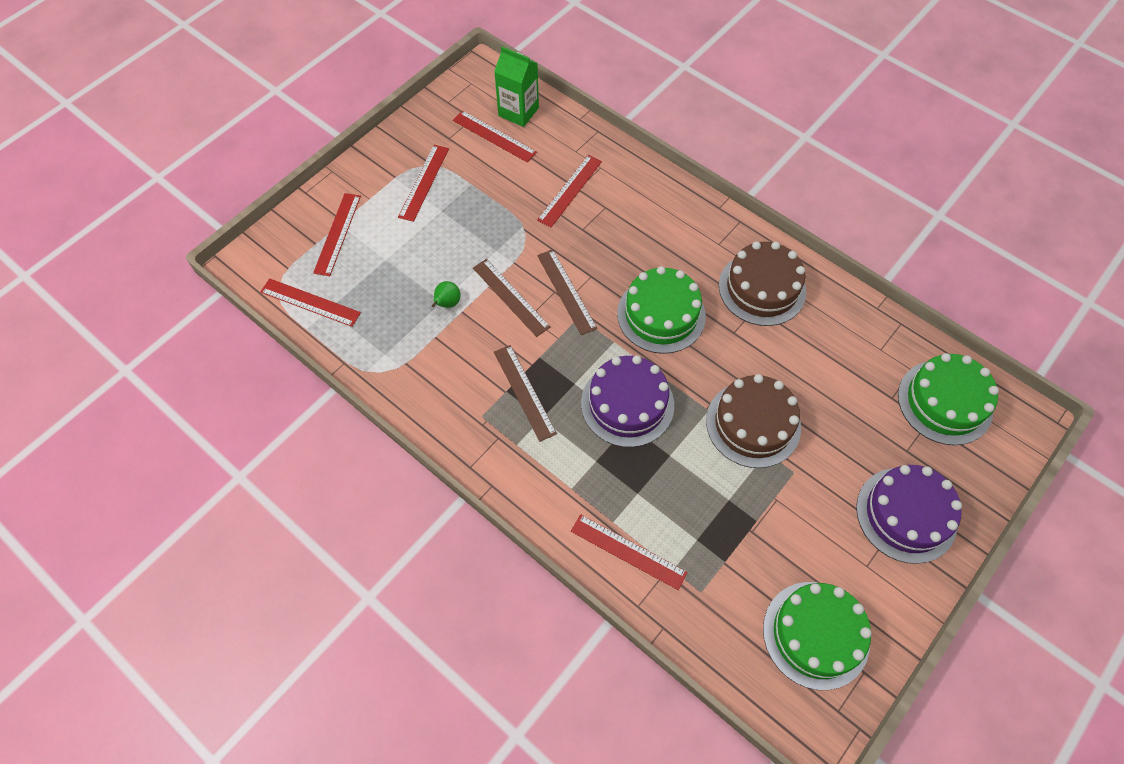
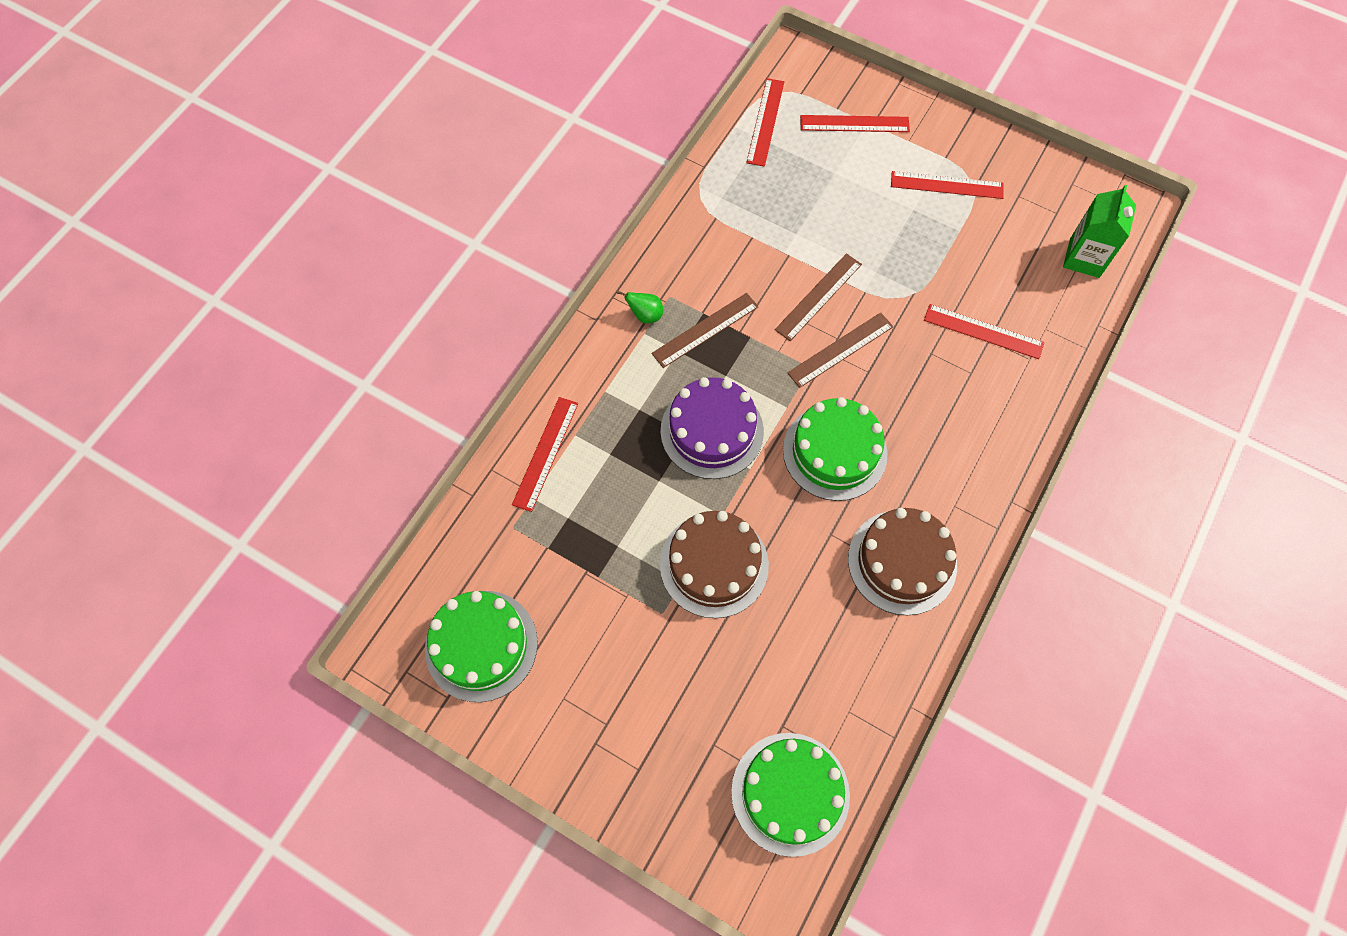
camera: 80 degrees right, 5 degrees up
(447, 303) = (795, 239): green pear -> green pear (645, 315)
(494, 136) = (1037, 239): red ruler -> none
(906, 514) = (631, 743): purple cake -> none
····················
What you have to do:
The expected result is the complete listing above, printed exactly, with no pictures.

Exercise answer:
camera: 80 degrees right, 5 degrees up
(447, 303) = (795, 239): green pear -> green pear (645, 315)
(494, 136) = (1037, 239): red ruler -> none
(906, 514) = (631, 743): purple cake -> none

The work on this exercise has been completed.